What you have to do:
Give the number of lines in the material below where the word "VRAW" shows up, without anything else.

(Provided data Opens)

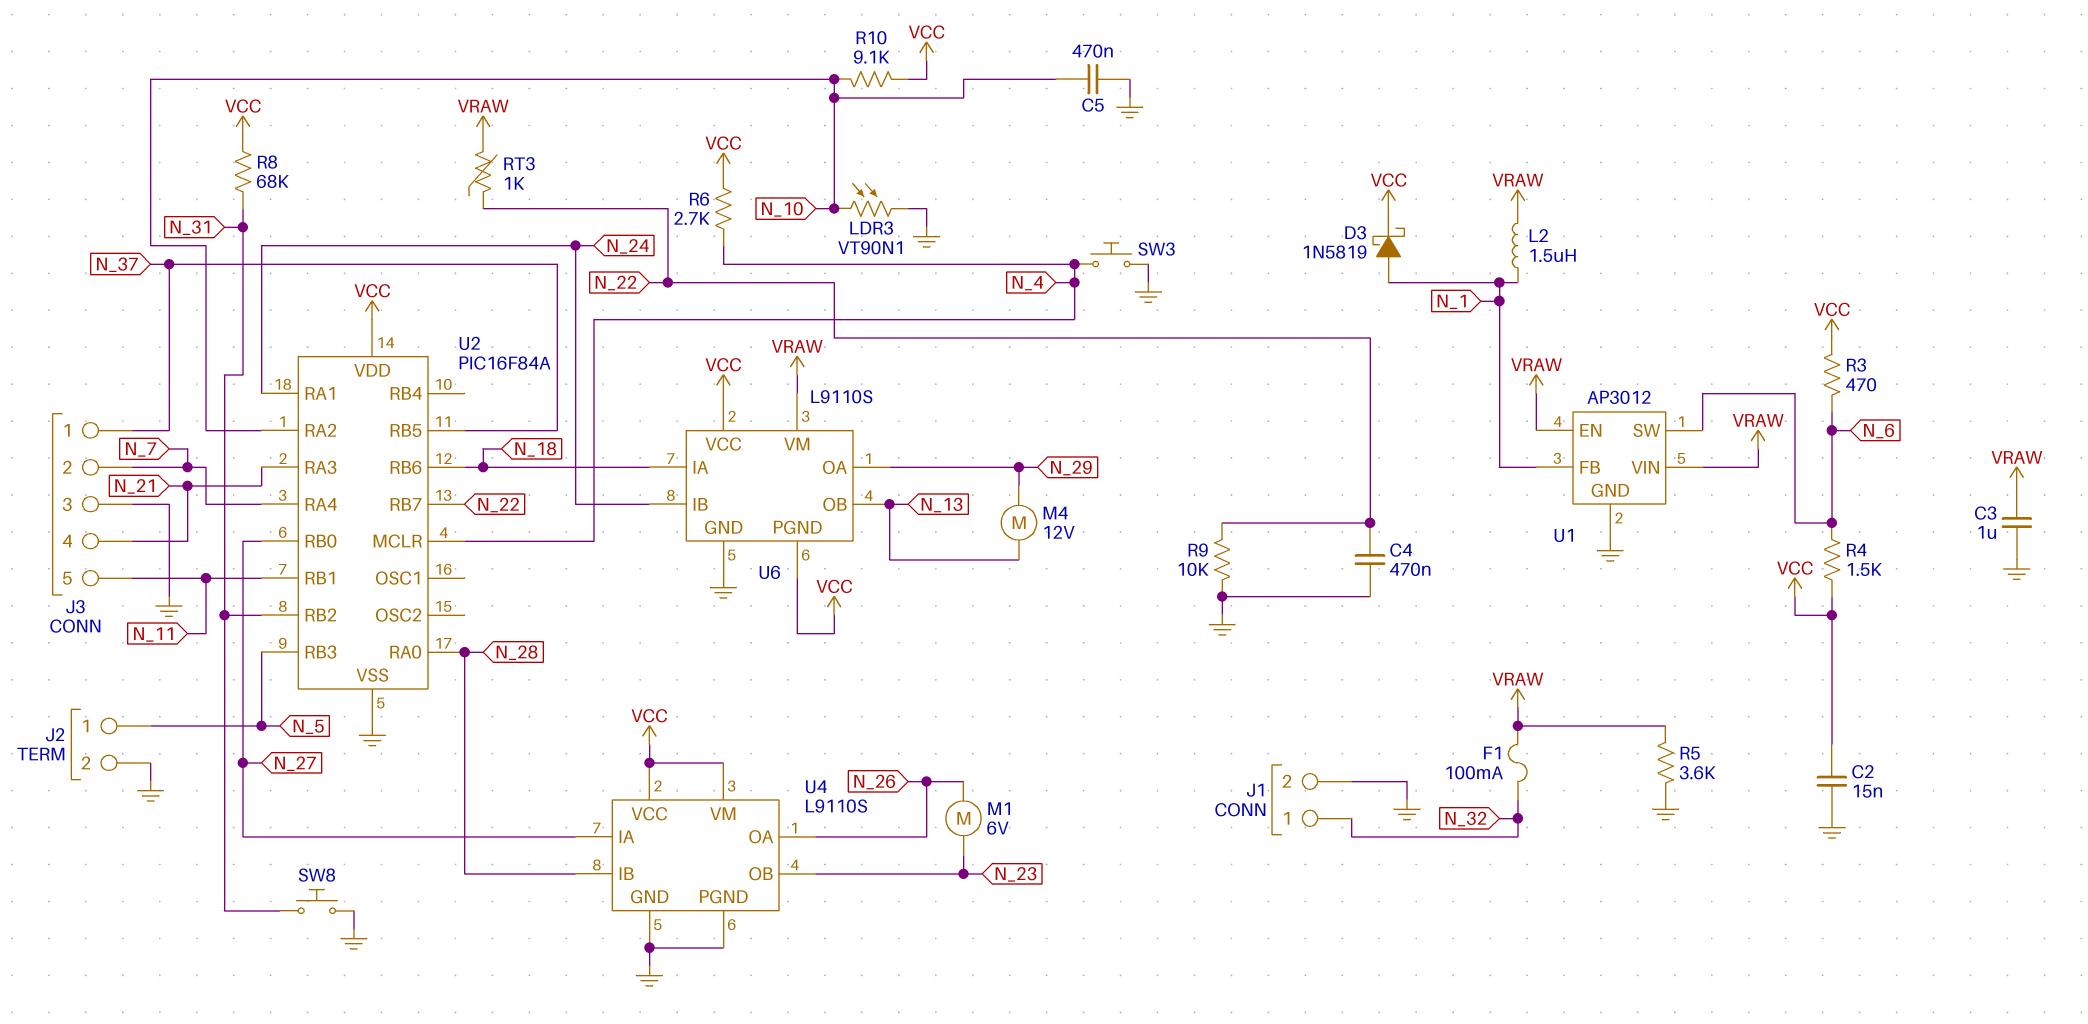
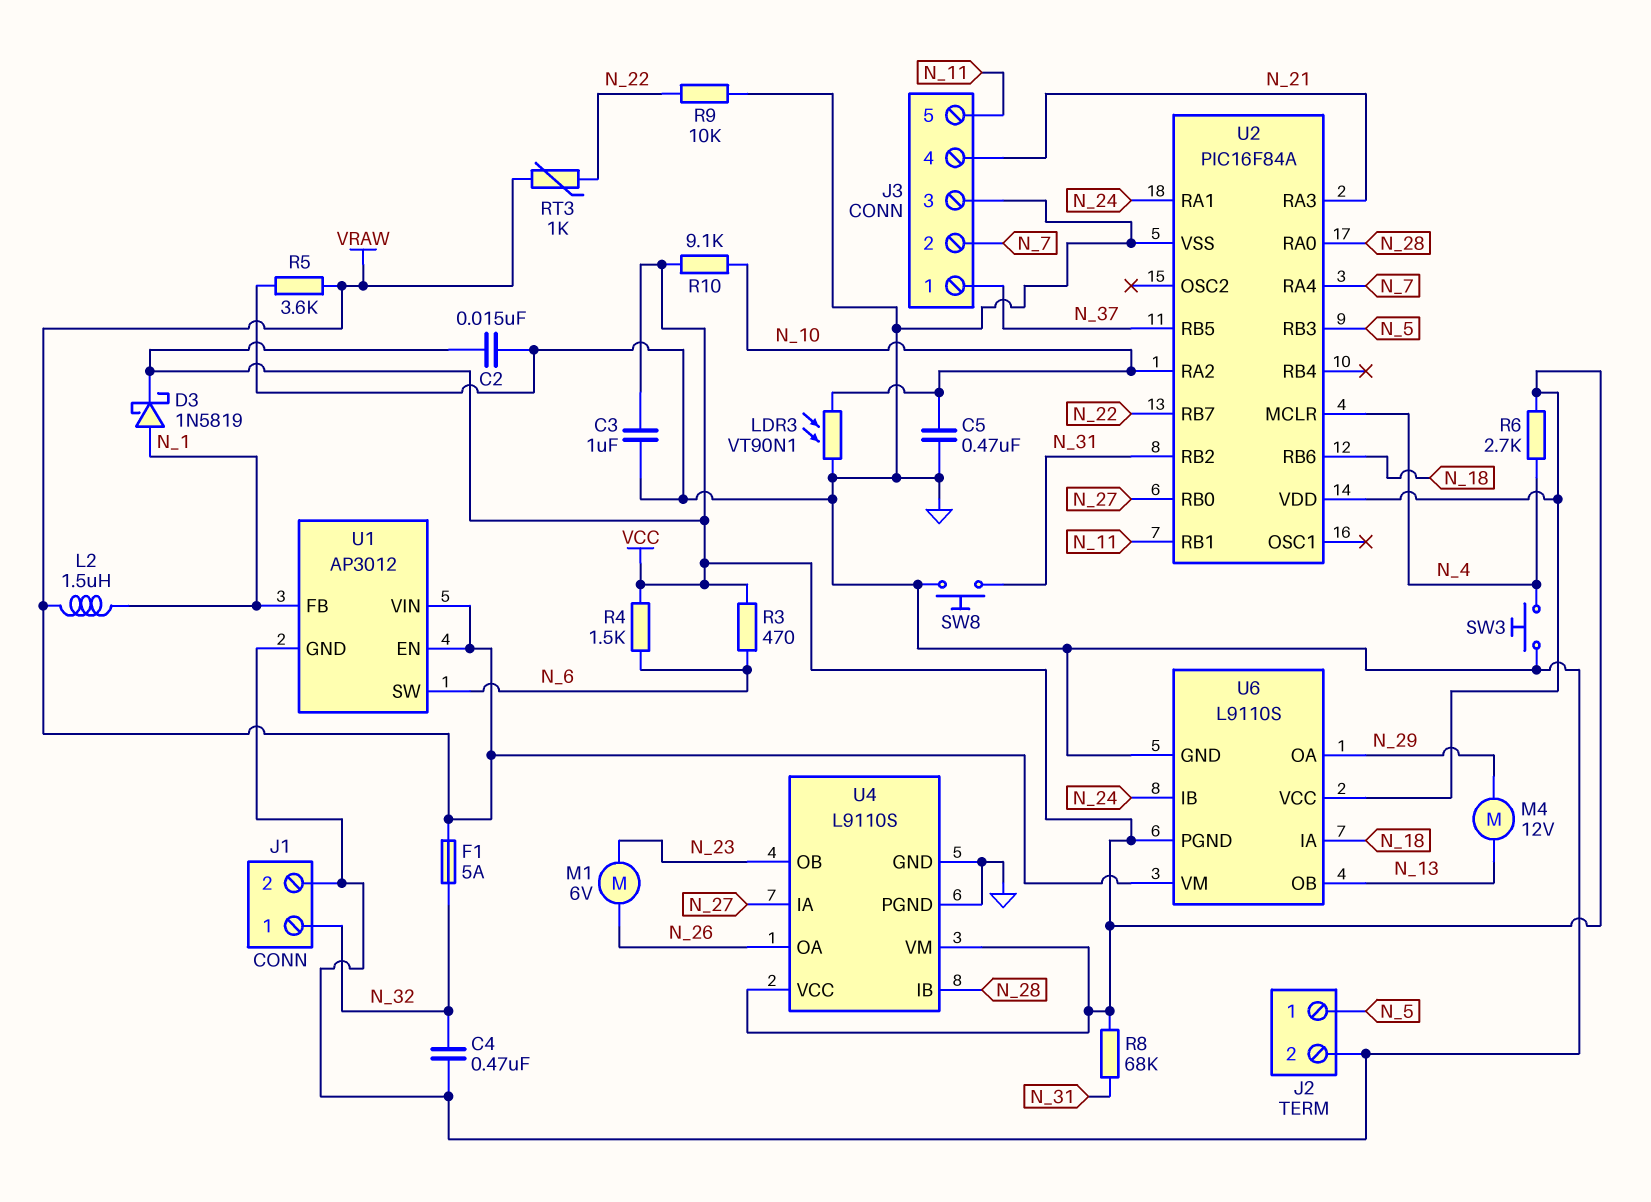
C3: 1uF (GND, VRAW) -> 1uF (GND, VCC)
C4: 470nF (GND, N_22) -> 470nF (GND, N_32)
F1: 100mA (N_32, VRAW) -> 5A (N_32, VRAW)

(Provided data Closes)
(Provided data Opens)

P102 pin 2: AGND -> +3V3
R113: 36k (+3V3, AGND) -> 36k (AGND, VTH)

(Provided data Closes)
(Provided data Opens)

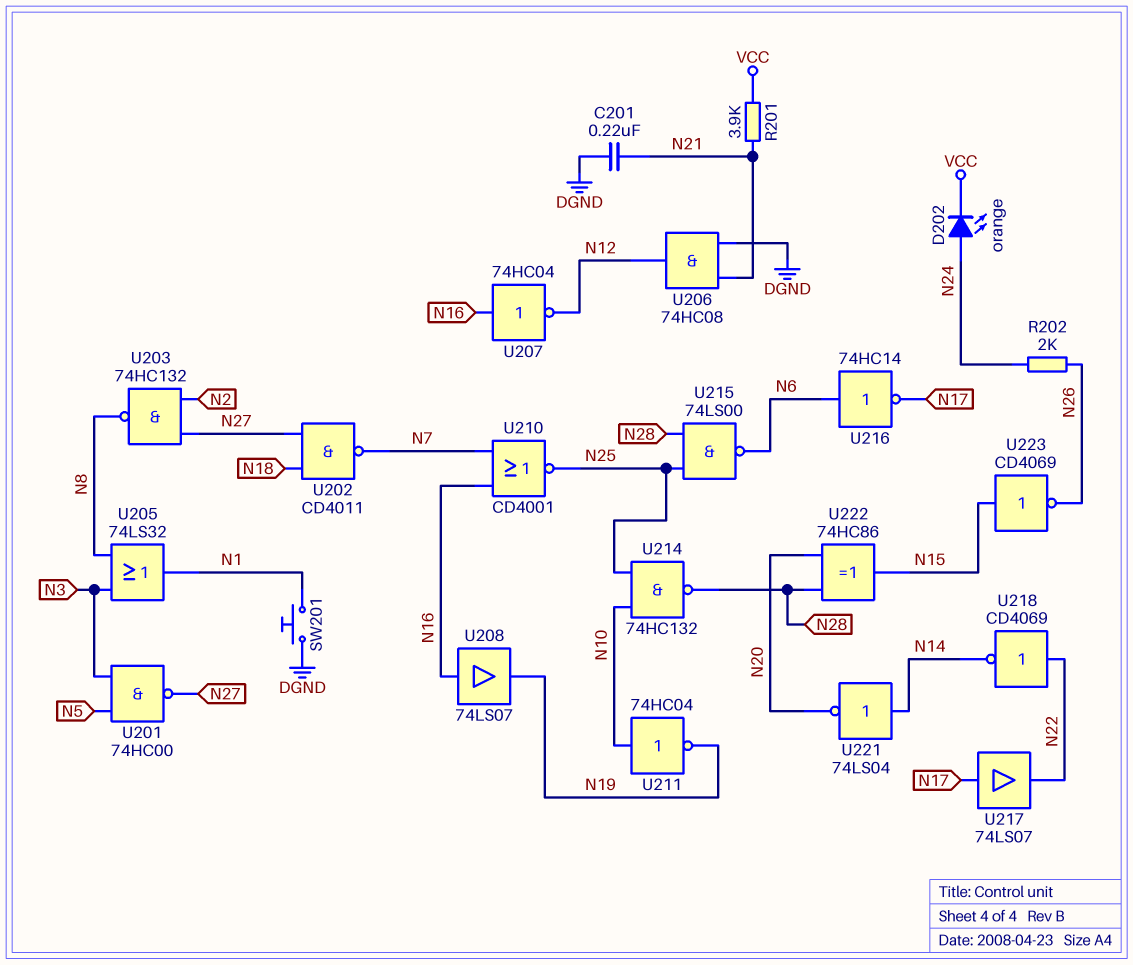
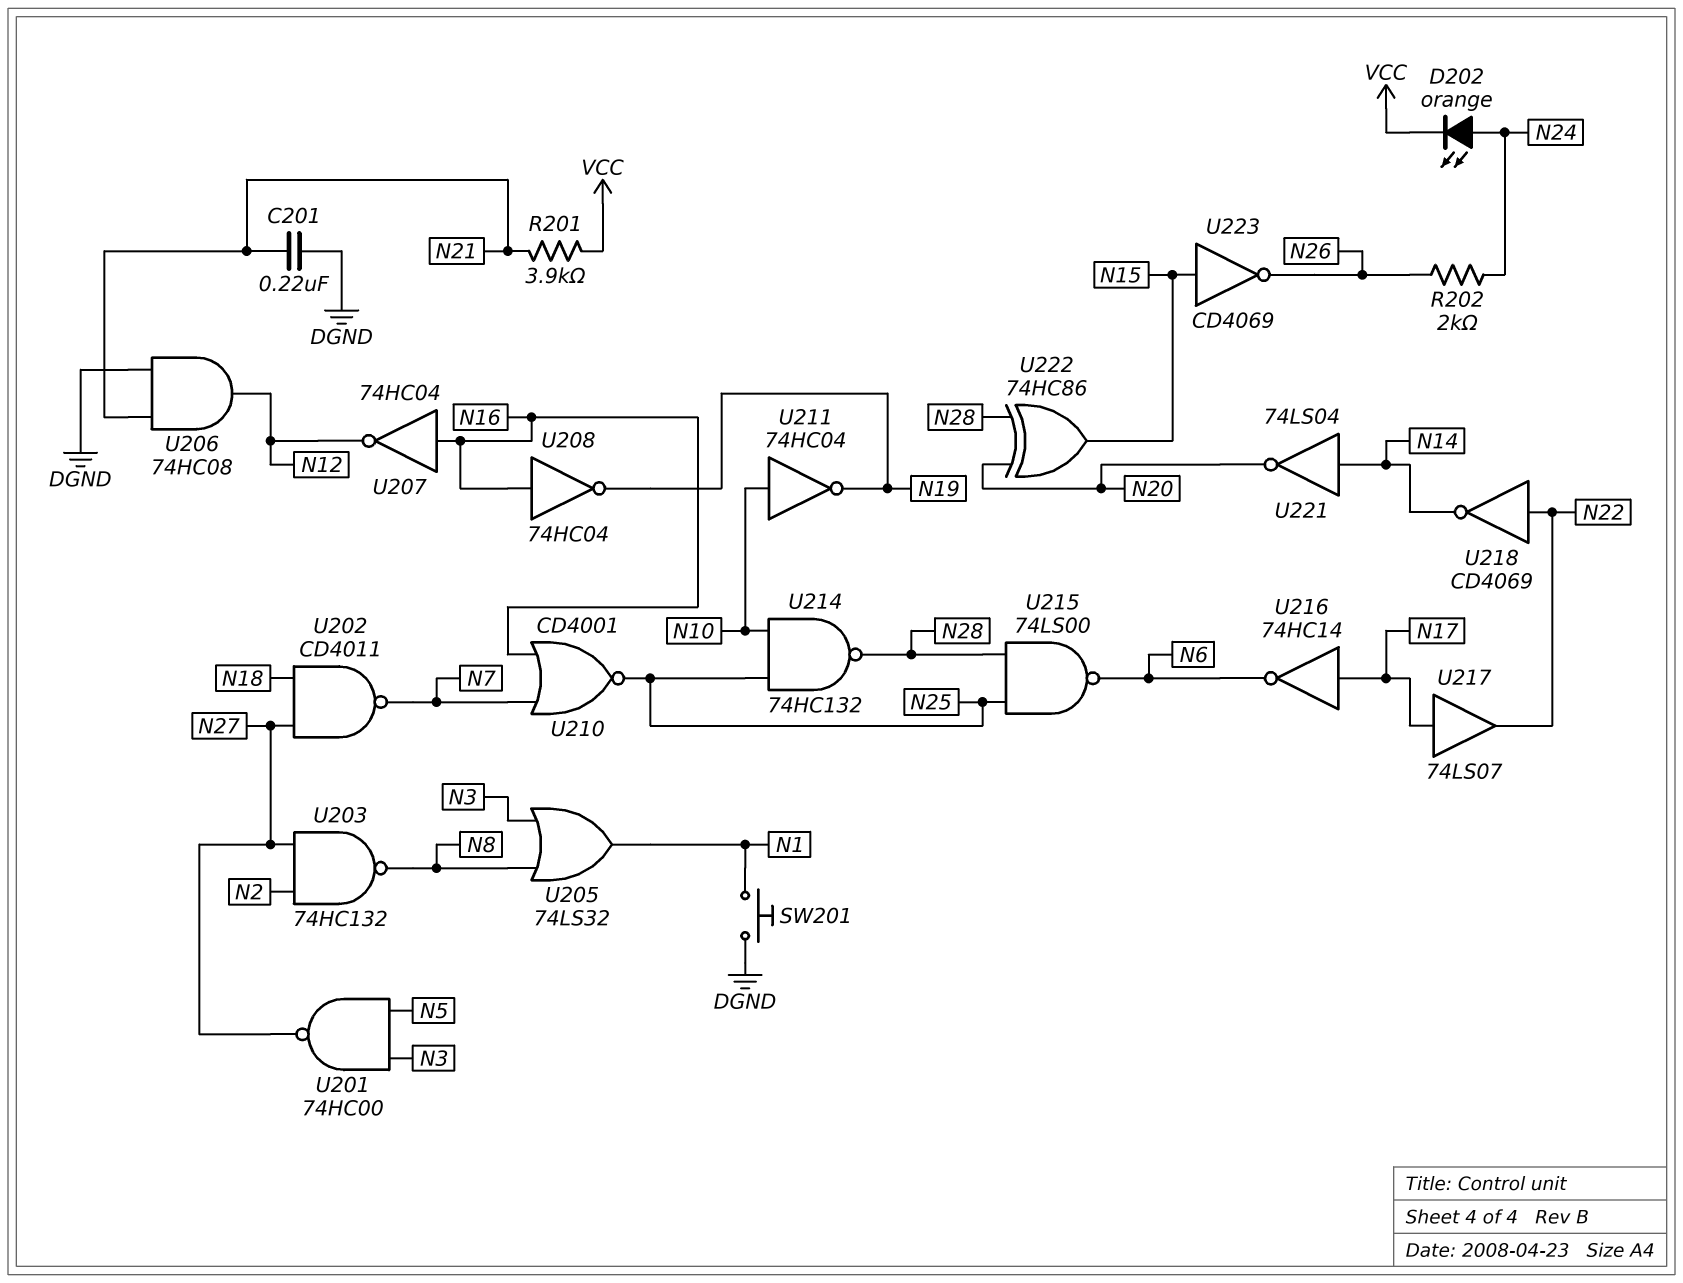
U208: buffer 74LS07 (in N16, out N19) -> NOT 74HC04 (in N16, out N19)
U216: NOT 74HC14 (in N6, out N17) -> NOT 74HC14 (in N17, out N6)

(Provided data Closes)

Result for this exercise:
2